**What this task involves:**
Every entry must be repeated exactly. Exclude all pictures.

**Before-and-after object listings:**

....

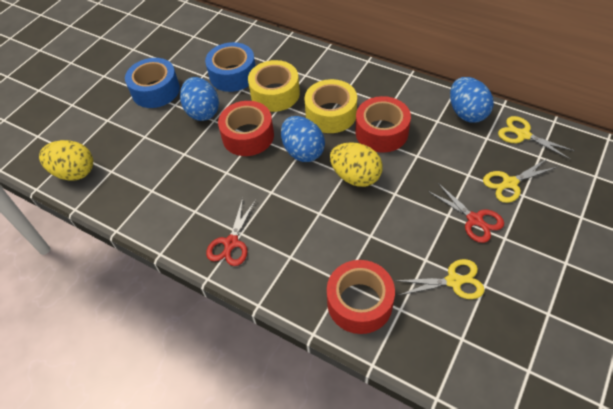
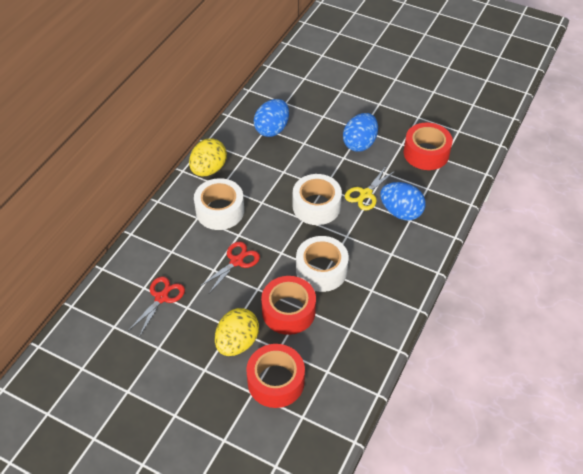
blue tape: 2 -> 0
white tape: 0 -> 3
yellow scissors: 3 -> 1
yellow tape: 2 -> 0

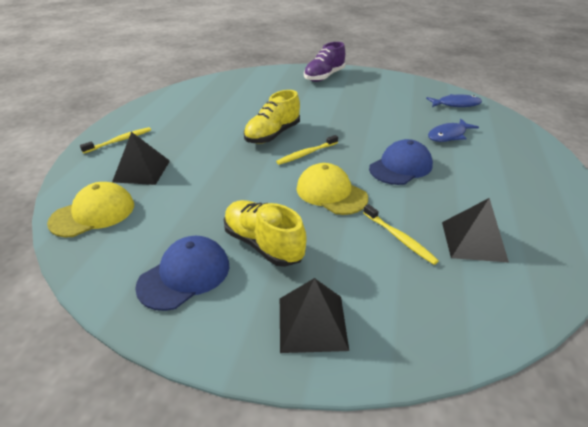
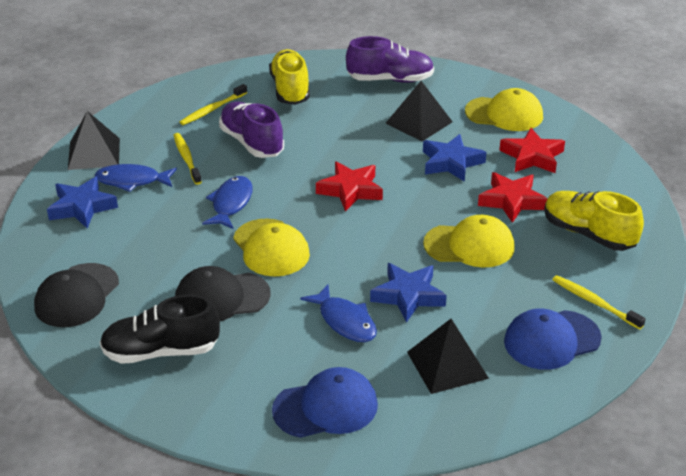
black cap: 0 -> 2
black shoe: 0 -> 1
blue fish: 2 -> 3
blue star: 0 -> 3
purple shoe: 1 -> 2
red star: 0 -> 3
yellow cap: 2 -> 3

....

**Solved exercise:**
blue tape: 2 -> 0
white tape: 0 -> 3
yellow scissors: 3 -> 1
yellow tape: 2 -> 0

black cap: 0 -> 2
black shoe: 0 -> 1
blue fish: 2 -> 3
blue star: 0 -> 3
purple shoe: 1 -> 2
red star: 0 -> 3
yellow cap: 2 -> 3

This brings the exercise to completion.